─── EXERCISE INPUTS ───
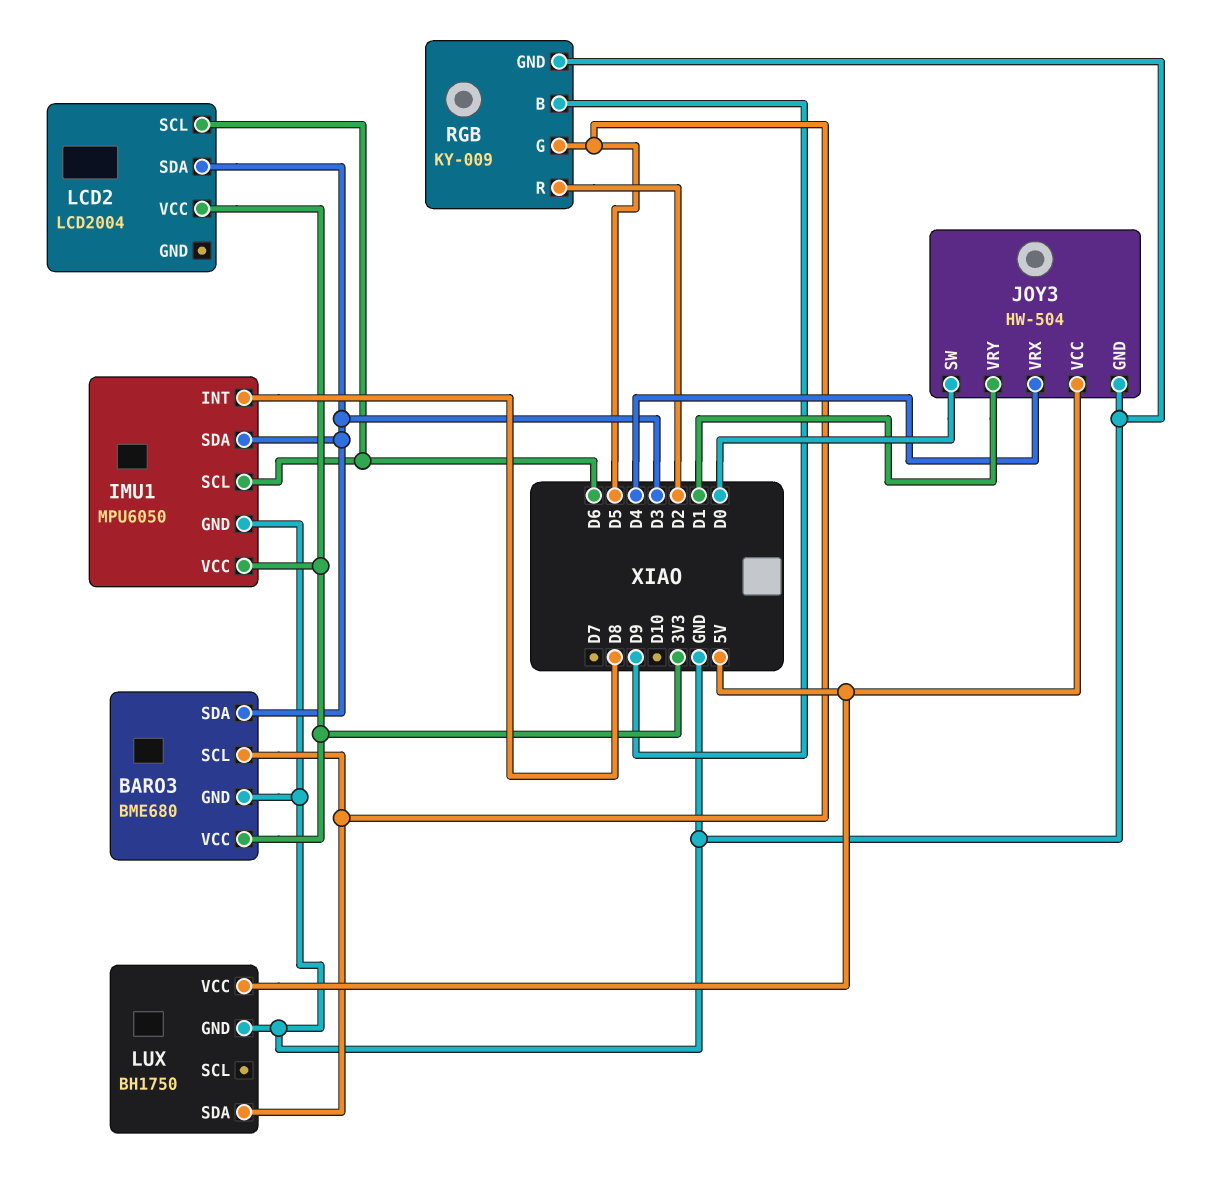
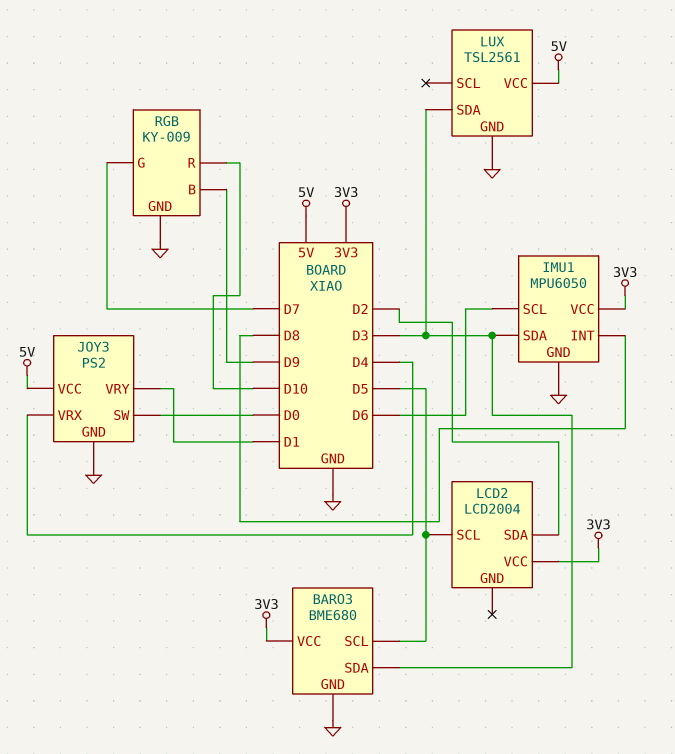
JOY3: HW-504 -> PS2
LCD2 pin SCL: D6 -> D5
LCD2 pin SDA: D3 -> D2
LUX: BH1750 -> TSL2561
LUX pin SDA: D5 -> D3
RGB pin G: D5 -> D7
RGB pin R: D2 -> D10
───
_YOUR ASSIGNMENT_
Without the images, write out all of the records exactly.

_REPLY TO THE EXERCISE_
JOY3: HW-504 -> PS2
LCD2 pin SCL: D6 -> D5
LCD2 pin SDA: D3 -> D2
LUX: BH1750 -> TSL2561
LUX pin SDA: D5 -> D3
RGB pin G: D5 -> D7
RGB pin R: D2 -> D10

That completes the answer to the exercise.